[WHAT TO DO]:
In the records below, find the line containing "Mask anything matching 'vessel or blood'."; give it again exactly, along with every line that follows, and nothing else.

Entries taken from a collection
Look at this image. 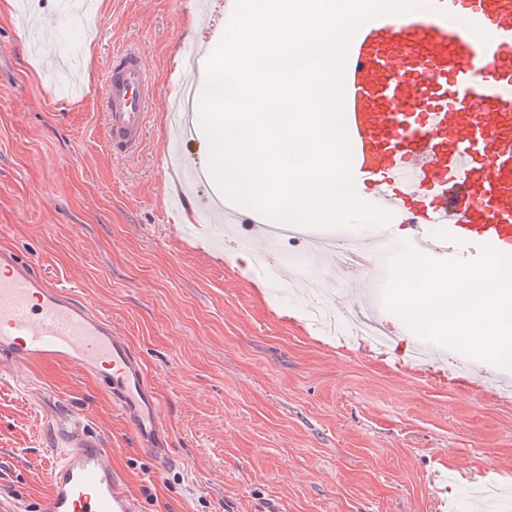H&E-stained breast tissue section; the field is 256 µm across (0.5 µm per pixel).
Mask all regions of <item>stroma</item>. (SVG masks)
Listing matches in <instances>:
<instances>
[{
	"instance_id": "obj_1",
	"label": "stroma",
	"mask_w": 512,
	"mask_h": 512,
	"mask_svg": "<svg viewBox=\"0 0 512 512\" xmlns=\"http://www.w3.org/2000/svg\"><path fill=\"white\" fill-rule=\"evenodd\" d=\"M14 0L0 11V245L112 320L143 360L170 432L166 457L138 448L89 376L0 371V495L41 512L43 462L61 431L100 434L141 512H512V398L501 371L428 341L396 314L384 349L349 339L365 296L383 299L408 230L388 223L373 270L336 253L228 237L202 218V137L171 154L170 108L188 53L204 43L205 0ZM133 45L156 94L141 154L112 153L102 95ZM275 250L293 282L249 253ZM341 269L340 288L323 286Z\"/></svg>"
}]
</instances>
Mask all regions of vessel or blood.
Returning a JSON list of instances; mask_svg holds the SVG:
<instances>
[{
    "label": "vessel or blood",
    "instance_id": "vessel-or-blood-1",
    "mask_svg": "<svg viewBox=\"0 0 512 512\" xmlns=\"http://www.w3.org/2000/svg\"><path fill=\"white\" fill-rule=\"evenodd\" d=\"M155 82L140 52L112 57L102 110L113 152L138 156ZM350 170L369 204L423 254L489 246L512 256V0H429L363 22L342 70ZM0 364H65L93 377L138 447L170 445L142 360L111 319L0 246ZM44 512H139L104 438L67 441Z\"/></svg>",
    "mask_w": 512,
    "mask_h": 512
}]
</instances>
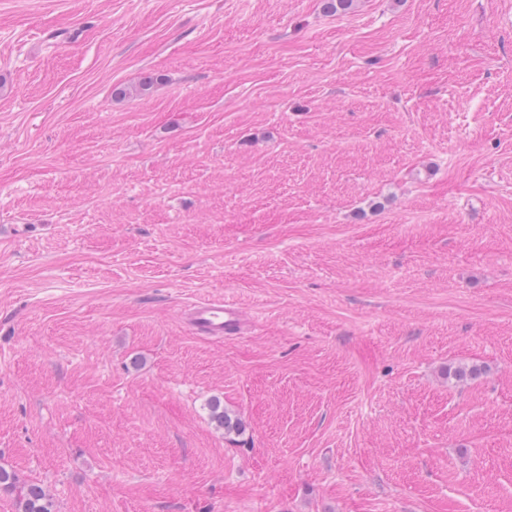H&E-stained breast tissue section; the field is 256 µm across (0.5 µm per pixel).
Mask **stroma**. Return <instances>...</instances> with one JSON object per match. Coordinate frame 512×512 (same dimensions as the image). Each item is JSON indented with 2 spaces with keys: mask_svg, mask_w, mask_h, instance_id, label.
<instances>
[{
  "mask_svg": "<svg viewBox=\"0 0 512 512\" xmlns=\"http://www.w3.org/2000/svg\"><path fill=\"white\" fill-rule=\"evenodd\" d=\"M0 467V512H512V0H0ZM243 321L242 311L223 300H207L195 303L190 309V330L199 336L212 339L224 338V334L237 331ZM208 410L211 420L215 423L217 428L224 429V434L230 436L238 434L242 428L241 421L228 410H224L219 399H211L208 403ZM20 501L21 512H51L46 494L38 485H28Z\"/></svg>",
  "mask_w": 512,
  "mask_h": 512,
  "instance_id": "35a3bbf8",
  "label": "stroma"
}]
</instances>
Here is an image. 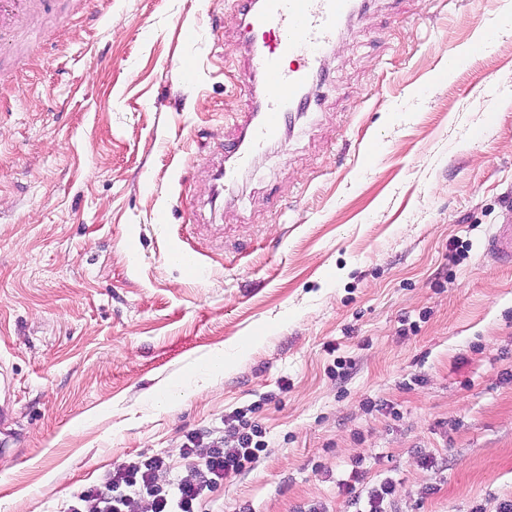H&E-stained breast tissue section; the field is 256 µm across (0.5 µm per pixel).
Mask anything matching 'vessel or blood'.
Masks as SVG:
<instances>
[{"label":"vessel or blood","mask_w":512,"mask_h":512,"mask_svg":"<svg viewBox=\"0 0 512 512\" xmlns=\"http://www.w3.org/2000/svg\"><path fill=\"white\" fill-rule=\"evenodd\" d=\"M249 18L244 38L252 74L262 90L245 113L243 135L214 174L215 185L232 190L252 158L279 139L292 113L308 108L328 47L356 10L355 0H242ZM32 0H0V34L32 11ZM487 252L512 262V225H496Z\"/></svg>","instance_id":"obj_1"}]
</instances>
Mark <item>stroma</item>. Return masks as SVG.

[SOLUTION TO THIS PROBLEM]:
Mask anything matching 'vessel or blood'.
Masks as SVG:
<instances>
[{"label":"vessel or blood","mask_w":512,"mask_h":512,"mask_svg":"<svg viewBox=\"0 0 512 512\" xmlns=\"http://www.w3.org/2000/svg\"><path fill=\"white\" fill-rule=\"evenodd\" d=\"M249 18L244 38L252 74L262 90L245 113L243 135L214 174L215 185L232 190L252 158L279 139L292 113L308 108L328 47L356 10L355 0H242ZM32 0H0V34L32 11ZM487 252L512 262V225H496Z\"/></svg>","instance_id":"obj_1"}]
</instances>
Mark <item>stroma</item>. Return masks as SVG.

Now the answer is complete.